··· DATA SEGMENT ···
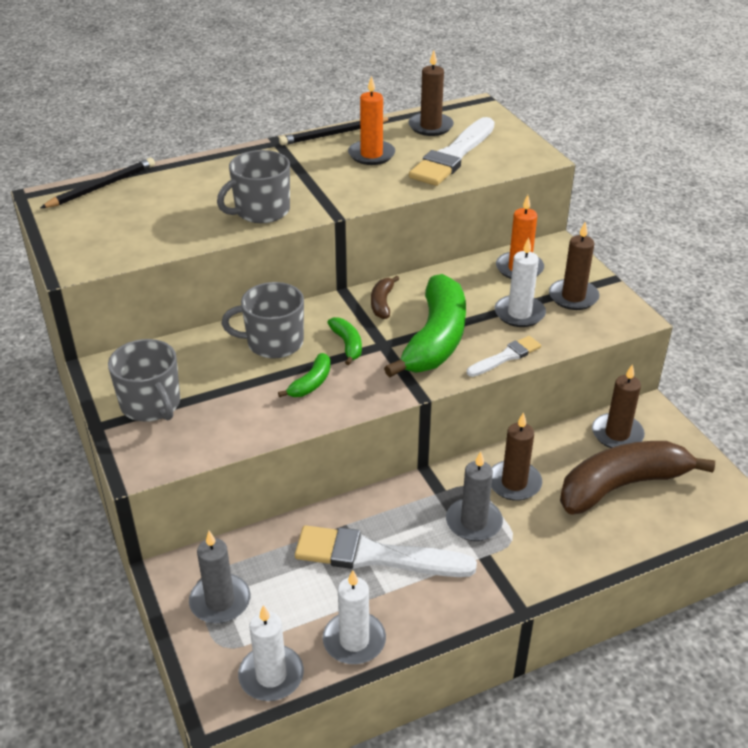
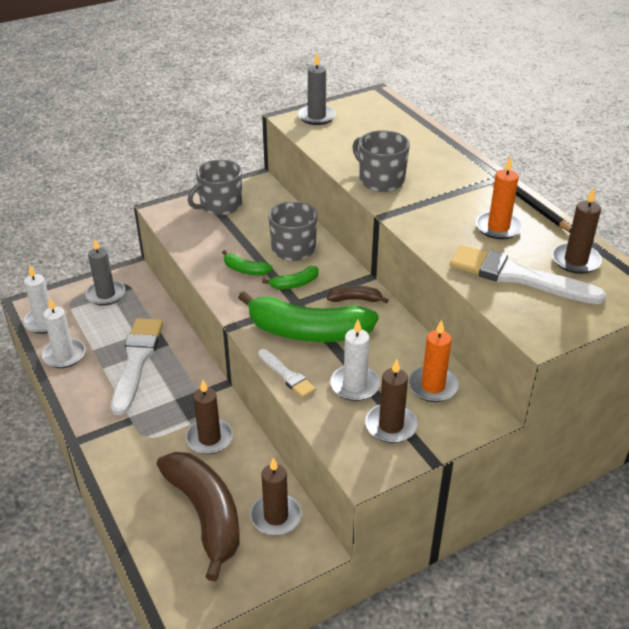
camera: 85 degrees right, 0 degrees up
(101, 187) = (397, 112): black pencil -> none
(473, 522) = (166, 413): grey candle -> grey candle (316, 117)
···
» PROBLEM TO WORK ON
Please transcribe the material above exactly as written. Leave the pictures out.

» EXERCISE SOLUTION
camera: 85 degrees right, 0 degrees up
(101, 187) = (397, 112): black pencil -> none
(473, 522) = (166, 413): grey candle -> grey candle (316, 117)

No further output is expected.